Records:
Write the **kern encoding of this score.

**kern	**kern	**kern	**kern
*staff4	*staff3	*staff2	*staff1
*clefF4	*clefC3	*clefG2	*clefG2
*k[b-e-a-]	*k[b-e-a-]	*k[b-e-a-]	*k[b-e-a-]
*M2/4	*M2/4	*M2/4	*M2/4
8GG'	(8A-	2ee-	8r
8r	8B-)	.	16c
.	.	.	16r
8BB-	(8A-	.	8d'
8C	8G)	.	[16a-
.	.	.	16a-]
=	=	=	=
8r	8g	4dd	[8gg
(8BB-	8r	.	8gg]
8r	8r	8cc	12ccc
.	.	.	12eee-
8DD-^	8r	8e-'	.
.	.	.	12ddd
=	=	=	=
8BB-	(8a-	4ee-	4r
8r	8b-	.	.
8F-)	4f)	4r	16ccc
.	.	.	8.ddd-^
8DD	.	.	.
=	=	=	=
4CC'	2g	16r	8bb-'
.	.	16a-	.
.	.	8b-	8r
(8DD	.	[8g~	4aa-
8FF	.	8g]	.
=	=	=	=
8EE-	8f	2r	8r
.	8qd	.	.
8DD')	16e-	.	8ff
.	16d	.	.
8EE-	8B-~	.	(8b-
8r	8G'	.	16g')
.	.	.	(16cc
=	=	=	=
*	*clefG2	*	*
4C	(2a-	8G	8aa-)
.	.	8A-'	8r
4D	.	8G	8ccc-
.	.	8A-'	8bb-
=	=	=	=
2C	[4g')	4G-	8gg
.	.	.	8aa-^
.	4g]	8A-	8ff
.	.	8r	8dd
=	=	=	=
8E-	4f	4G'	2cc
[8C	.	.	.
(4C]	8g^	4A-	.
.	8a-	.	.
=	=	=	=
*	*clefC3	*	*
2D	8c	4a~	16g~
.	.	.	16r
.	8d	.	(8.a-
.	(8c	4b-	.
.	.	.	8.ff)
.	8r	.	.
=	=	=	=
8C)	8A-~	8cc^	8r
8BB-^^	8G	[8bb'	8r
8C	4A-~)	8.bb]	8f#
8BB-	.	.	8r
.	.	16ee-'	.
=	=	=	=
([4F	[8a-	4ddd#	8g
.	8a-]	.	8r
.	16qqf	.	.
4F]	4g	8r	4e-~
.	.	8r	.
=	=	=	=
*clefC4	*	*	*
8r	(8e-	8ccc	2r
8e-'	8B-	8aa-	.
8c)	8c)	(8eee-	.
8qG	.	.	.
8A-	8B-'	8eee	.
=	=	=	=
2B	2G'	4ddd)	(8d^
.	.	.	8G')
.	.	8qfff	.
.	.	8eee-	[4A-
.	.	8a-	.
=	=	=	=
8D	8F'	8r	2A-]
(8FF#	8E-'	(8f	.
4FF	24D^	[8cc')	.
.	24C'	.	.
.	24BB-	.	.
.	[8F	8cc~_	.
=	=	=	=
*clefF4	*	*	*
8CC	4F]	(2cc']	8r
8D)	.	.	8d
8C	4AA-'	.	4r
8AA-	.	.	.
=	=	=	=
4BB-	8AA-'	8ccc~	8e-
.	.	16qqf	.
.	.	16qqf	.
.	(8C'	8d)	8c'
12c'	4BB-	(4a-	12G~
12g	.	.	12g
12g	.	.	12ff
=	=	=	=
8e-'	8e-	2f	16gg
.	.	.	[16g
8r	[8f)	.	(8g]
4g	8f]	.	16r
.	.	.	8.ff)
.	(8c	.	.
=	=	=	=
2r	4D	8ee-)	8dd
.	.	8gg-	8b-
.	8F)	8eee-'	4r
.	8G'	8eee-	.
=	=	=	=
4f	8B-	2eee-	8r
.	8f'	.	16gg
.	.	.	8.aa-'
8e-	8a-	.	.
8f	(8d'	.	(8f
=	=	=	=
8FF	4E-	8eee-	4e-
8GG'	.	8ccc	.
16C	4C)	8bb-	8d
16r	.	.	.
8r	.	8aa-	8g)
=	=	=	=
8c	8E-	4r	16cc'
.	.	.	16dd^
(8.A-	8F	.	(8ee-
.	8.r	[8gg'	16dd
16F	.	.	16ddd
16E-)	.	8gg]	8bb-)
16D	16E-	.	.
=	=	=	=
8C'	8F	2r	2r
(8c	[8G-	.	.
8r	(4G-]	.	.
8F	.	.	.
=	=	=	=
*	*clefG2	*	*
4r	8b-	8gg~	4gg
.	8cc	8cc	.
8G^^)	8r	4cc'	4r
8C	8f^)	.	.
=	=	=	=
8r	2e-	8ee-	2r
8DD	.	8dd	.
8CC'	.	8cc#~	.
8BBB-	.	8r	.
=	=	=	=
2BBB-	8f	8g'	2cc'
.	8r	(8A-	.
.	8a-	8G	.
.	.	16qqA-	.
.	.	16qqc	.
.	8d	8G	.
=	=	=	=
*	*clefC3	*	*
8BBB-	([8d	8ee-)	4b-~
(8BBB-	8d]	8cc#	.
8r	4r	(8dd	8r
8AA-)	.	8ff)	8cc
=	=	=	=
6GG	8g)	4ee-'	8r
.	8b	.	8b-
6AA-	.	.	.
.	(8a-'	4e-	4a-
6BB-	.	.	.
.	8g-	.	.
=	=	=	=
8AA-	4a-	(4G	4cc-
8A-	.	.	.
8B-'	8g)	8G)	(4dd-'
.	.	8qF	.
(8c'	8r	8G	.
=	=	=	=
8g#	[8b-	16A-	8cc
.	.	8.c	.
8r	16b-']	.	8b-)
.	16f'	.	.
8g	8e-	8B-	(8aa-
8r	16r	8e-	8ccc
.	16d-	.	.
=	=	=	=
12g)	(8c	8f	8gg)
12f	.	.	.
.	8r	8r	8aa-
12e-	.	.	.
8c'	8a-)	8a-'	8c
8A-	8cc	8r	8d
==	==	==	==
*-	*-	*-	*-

◆ To be done ◆
Show each line in the listing that contains the string "kern".

◆ Complete output ◆
Write the **kern encoding of this score.
**kern	**kern	**kern	**kern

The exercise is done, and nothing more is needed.